Records supplied =
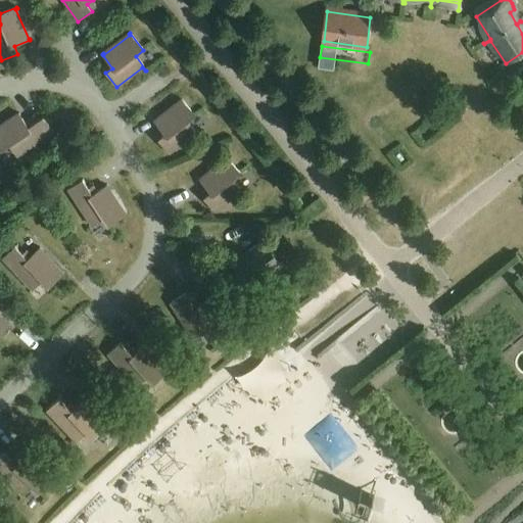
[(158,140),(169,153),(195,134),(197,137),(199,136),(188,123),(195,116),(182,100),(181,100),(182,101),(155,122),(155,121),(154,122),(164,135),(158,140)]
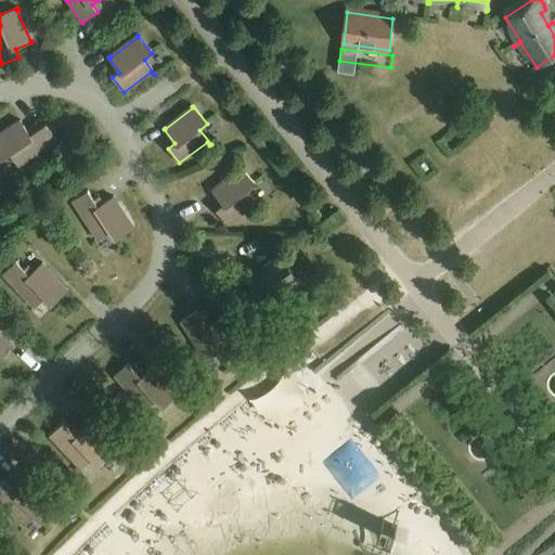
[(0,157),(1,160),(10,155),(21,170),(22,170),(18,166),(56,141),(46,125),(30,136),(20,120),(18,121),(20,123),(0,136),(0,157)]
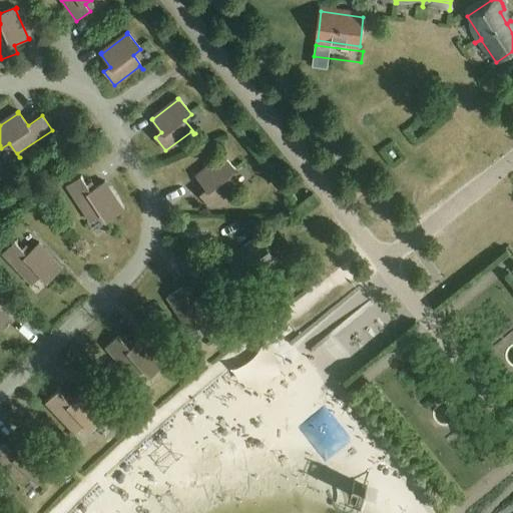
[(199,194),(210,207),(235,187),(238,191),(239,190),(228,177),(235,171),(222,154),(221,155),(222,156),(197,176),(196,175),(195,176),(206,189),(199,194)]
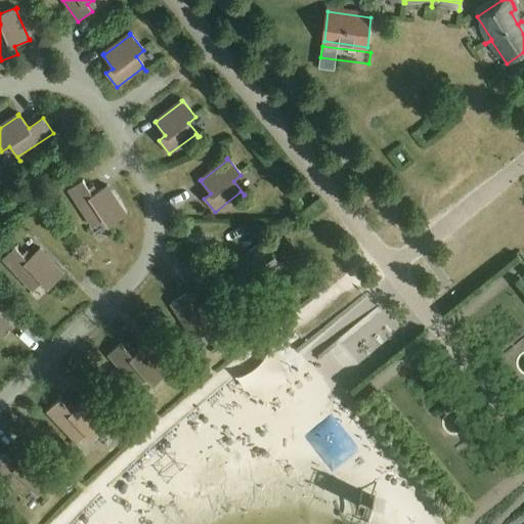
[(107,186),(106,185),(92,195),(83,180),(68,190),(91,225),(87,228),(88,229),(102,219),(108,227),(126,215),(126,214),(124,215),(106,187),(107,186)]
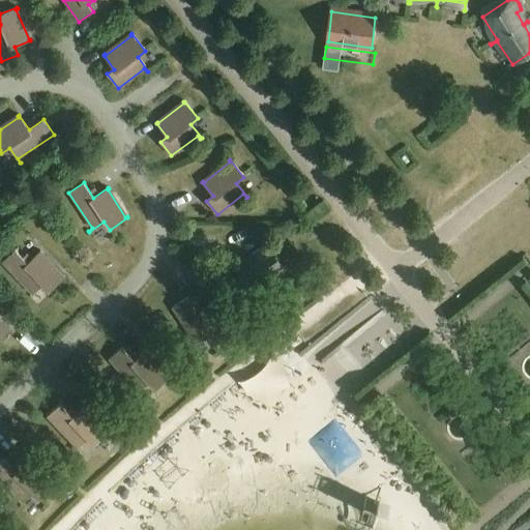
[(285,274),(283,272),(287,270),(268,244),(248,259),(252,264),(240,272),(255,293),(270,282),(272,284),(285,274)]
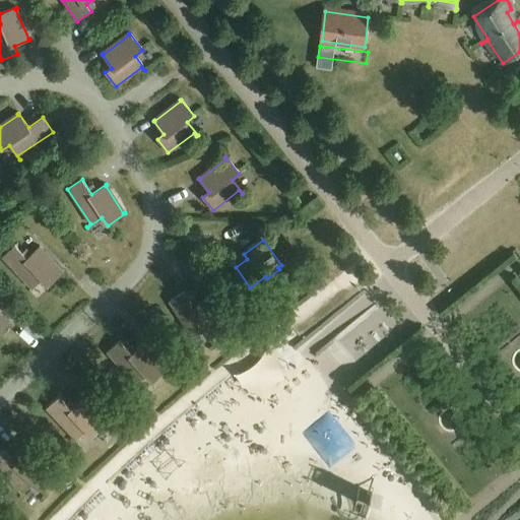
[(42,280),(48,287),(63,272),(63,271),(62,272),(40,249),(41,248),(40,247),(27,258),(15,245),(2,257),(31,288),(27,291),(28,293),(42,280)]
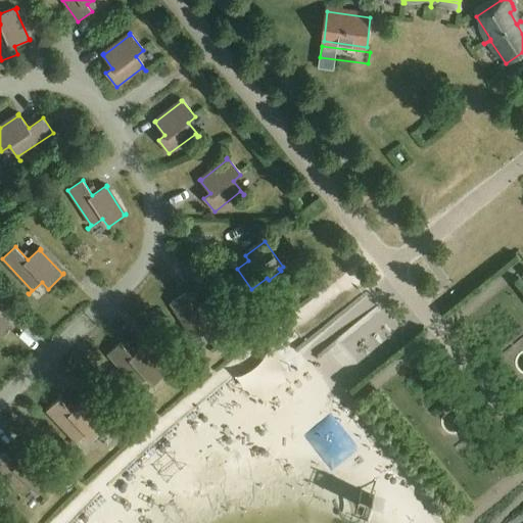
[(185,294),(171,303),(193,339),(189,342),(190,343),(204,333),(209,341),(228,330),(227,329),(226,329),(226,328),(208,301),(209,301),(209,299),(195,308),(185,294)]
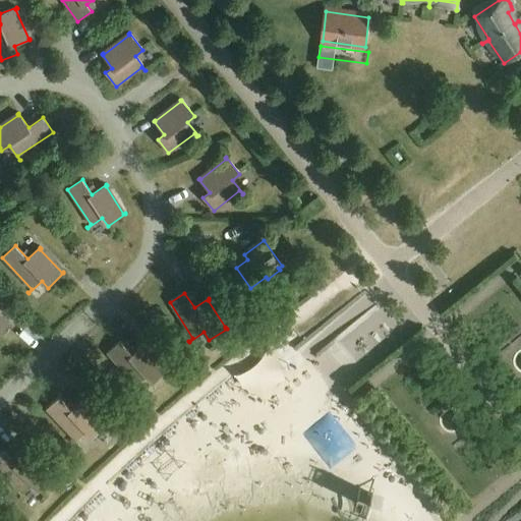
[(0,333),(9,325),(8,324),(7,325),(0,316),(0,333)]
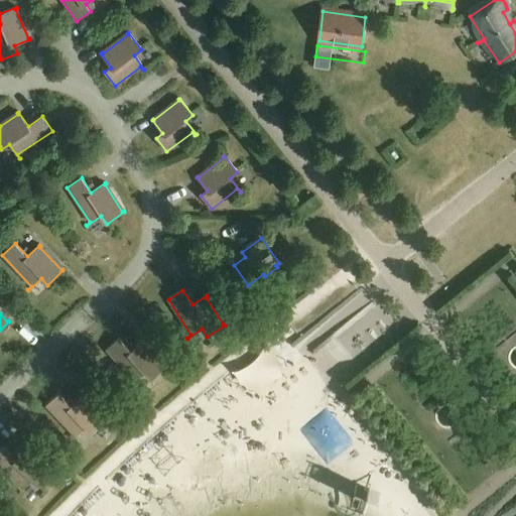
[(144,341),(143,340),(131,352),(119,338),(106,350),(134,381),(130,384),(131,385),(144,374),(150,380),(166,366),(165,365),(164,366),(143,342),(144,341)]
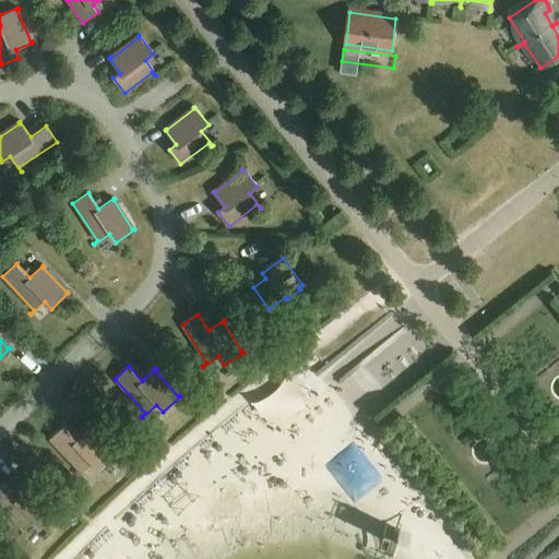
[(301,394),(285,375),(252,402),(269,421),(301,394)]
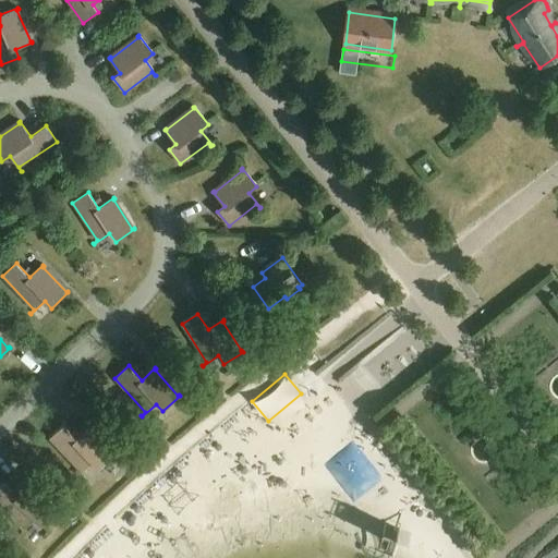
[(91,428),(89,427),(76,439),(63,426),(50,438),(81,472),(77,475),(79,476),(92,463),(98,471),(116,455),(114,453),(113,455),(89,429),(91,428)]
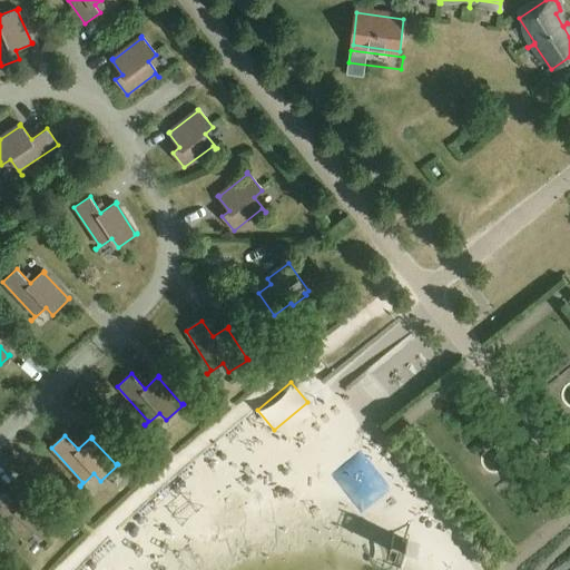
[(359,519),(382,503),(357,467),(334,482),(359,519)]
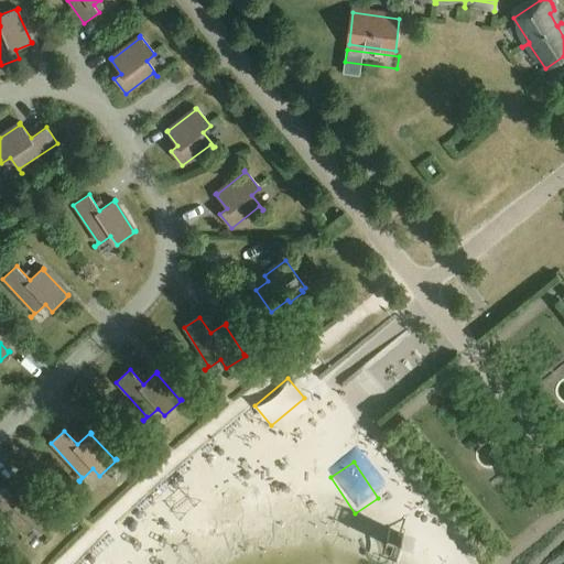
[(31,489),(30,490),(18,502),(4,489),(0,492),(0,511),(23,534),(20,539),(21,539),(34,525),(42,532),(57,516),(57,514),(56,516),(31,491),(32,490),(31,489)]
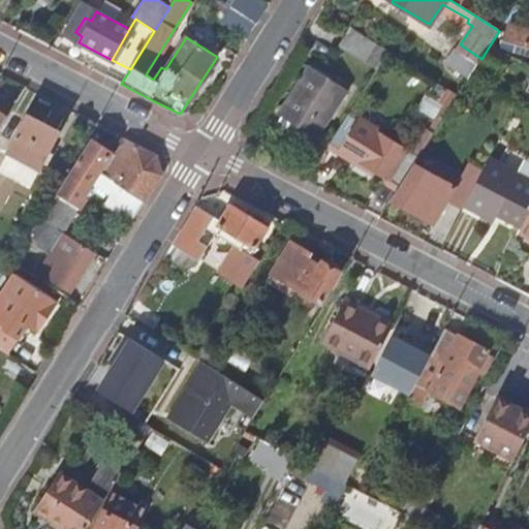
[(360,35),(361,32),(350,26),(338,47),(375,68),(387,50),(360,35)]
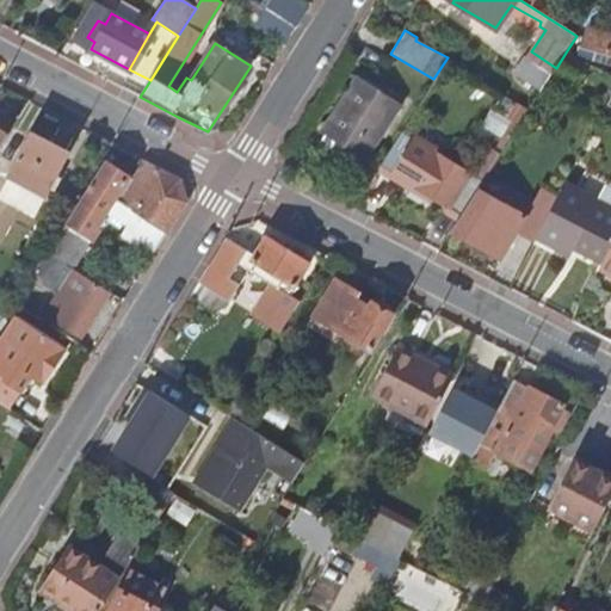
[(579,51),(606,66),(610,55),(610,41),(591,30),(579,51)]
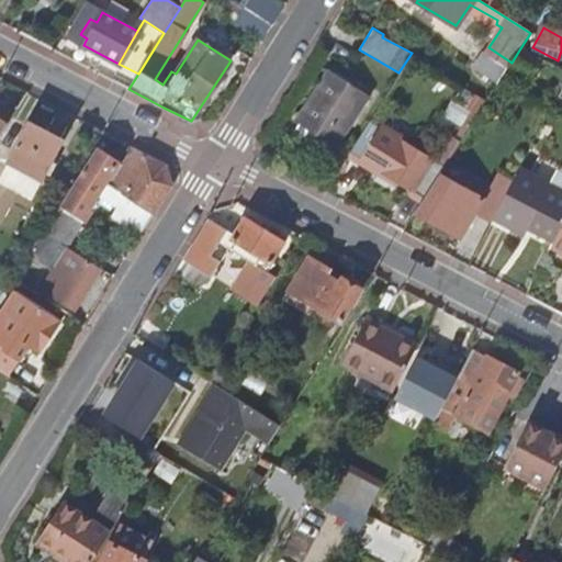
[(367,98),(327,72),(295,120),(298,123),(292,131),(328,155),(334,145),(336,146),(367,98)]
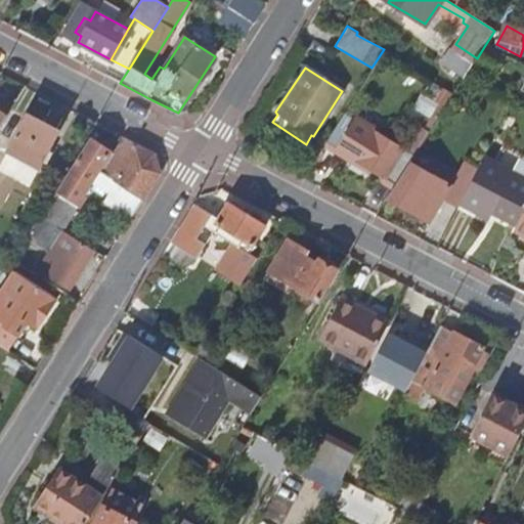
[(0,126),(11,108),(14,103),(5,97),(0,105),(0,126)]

Task statement = Line by line, return the listing above exactly, dropping every picture.

Expected output =
[(158,140),(169,153),(195,134),(197,137),(199,136),(188,123),(195,116),(182,100),(181,100),(182,101),(155,122),(155,121),(154,122),(164,135),(158,140)]
[(0,157),(1,160),(10,155),(21,170),(22,170),(18,166),(56,141),(46,125),(30,136),(20,120),(18,121),(20,123),(0,136),(0,157)]
[(199,194),(210,207),(235,187),(238,191),(239,190),(228,177),(235,171),(222,154),(221,155),(222,156),(197,176),(196,175),(195,176),(206,189),(199,194)]
[(107,186),(106,185),(92,195),(83,180),(68,190),(91,225),(87,228),(88,229),(102,219),(108,227),(126,215),(126,214),(124,215),(106,187),(107,186)]
[(285,274),(283,272),(287,270),(268,244),(248,259),(252,264),(240,272),(255,293),(270,282),(272,284),(285,274)]
[(42,280),(48,287),(63,272),(63,271),(62,272),(40,249),(41,248),(40,247),(27,258),(15,245),(2,257),(31,288),(27,291),(28,293),(42,280)]
[(185,294),(171,303),(193,339),(189,342),(190,343),(204,333),(209,341),(228,330),(227,329),(226,329),(226,328),(208,301),(209,301),(209,299),(195,308),(185,294)]
[(0,333),(9,325),(8,324),(7,325),(0,316),(0,333)]
[(144,341),(143,340),(131,352),(119,338),(106,350),(134,381),(130,384),(131,385),(144,374),(150,380),(166,366),(165,365),(164,366),(143,342),(144,341)]
[(301,394),(285,375),(252,402),(269,421),(301,394)]
[(91,428),(89,427),(76,439),(63,426),(50,438),(81,472),(77,475),(79,476),(92,463),(98,471),(116,455),(114,453),(113,455),(89,429),(91,428)]
[(359,519),(382,503),(357,467),(334,482),(359,519)]
[(31,489),(30,490),(18,502),(4,489),(0,492),(0,511),(23,534),(20,539),(21,539),(34,525),(42,532),(57,516),(57,514),(56,516),(31,491),(32,490),(31,489)]
[(360,35),(361,32),(350,26),(338,47),(375,68),(387,50),(360,35)]
[(579,51),(606,66),(610,55),(610,41),(591,30),(579,51)]
[(367,98),(327,72),(295,120),(298,123),(292,131),(328,155),(334,145),(336,146),(367,98)]
[(0,126),(11,108),(14,103),(5,97),(0,105),(0,126)]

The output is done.